* _Task requirements_:
Copying exactly, give the lines in the material below from the one with "C14: 330nF (STG, ZOB2) -> 330pF (STG, ZOB2)" to the one with "V2: AC 120V (GND, IN) -> AC 120V (AC1, AC2)", ends included, and nothing besides.
*** Records provided ***
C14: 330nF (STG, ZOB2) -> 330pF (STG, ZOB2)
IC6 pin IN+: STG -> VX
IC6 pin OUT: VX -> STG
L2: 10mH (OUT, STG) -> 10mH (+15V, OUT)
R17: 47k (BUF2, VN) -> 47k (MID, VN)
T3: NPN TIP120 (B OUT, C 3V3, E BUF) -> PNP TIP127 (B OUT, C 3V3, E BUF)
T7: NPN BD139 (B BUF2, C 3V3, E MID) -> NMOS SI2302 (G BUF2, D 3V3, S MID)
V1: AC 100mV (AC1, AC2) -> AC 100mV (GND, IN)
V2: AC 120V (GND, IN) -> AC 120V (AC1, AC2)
*** End of Records provided ***
*** Records provided ***
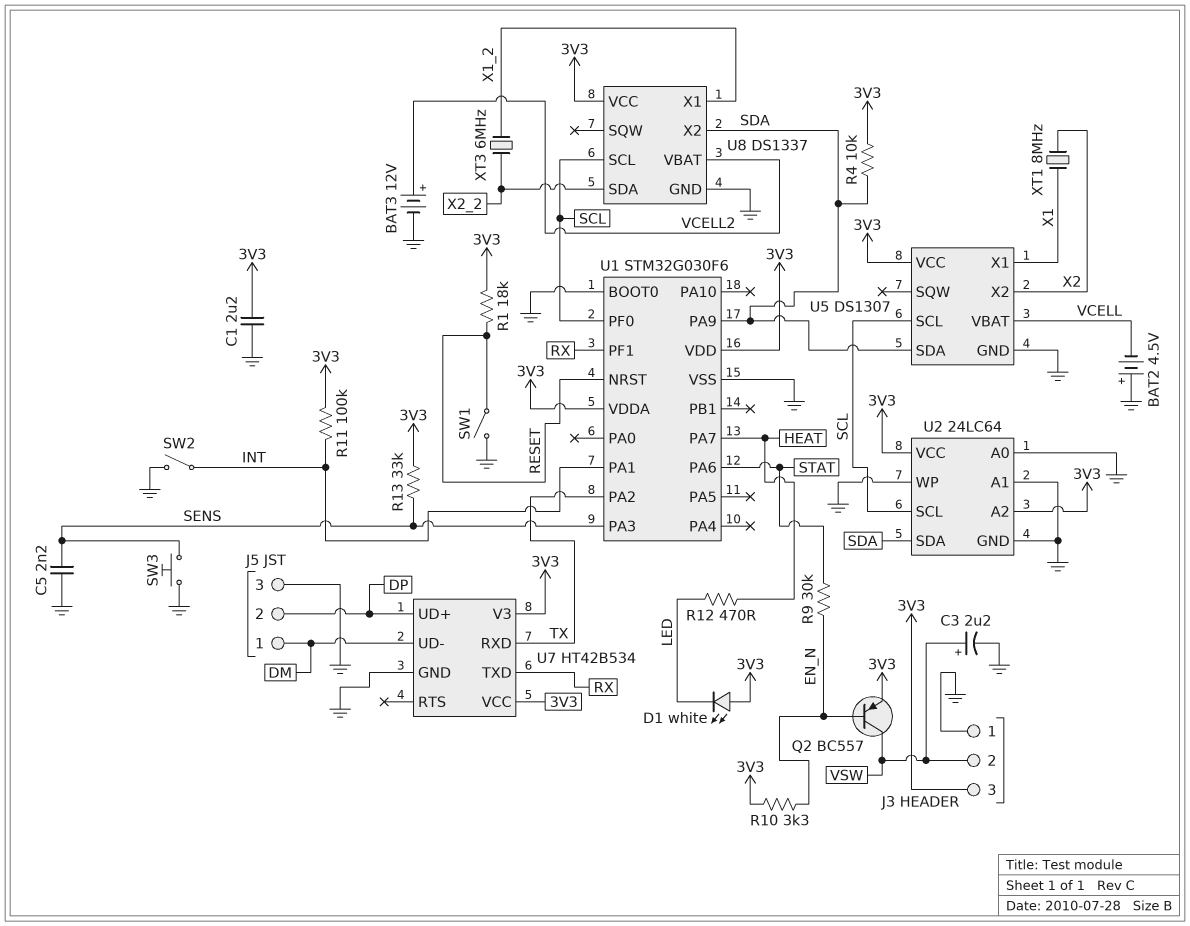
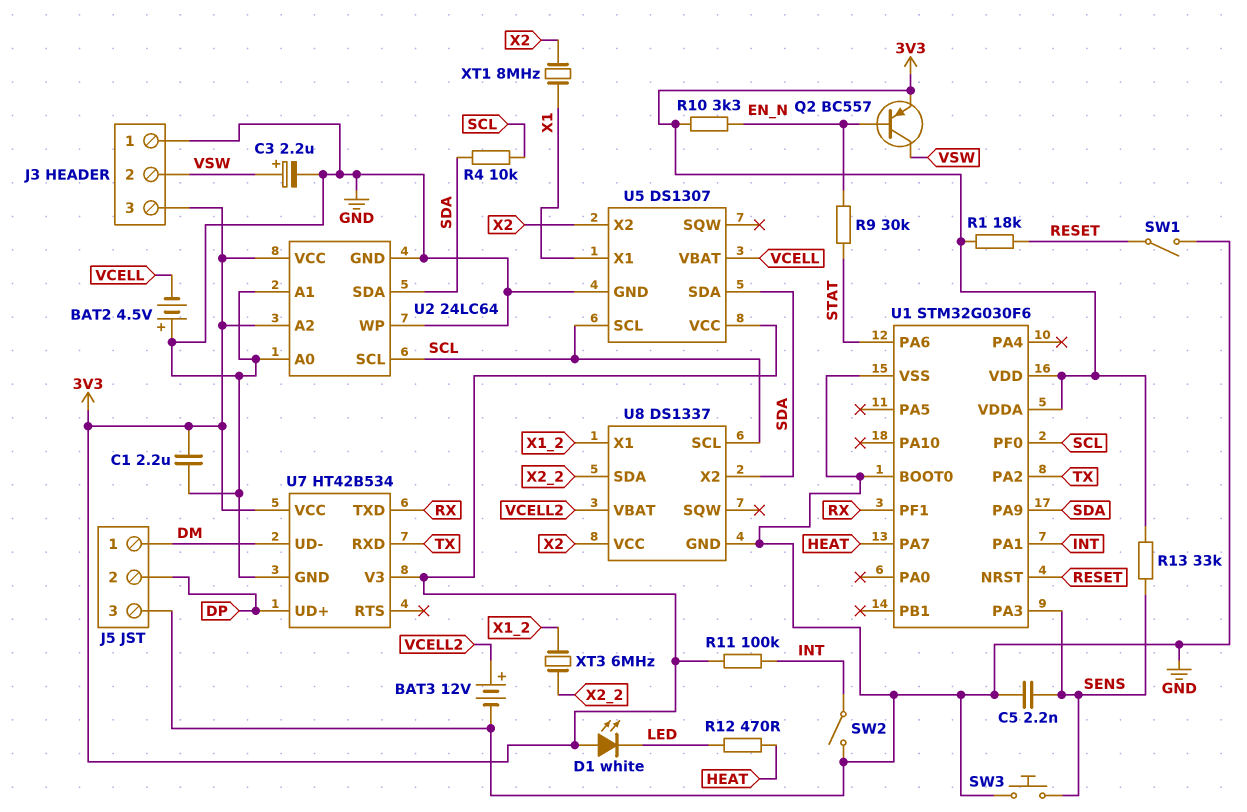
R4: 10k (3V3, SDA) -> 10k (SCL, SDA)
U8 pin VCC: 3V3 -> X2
*** End of Records provided ***
* _Final answer_:
C14: 330nF (STG, ZOB2) -> 330pF (STG, ZOB2)
IC6 pin IN+: STG -> VX
IC6 pin OUT: VX -> STG
L2: 10mH (OUT, STG) -> 10mH (+15V, OUT)
R17: 47k (BUF2, VN) -> 47k (MID, VN)
T3: NPN TIP120 (B OUT, C 3V3, E BUF) -> PNP TIP127 (B OUT, C 3V3, E BUF)
T7: NPN BD139 (B BUF2, C 3V3, E MID) -> NMOS SI2302 (G BUF2, D 3V3, S MID)
V1: AC 100mV (AC1, AC2) -> AC 100mV (GND, IN)
V2: AC 120V (GND, IN) -> AC 120V (AC1, AC2)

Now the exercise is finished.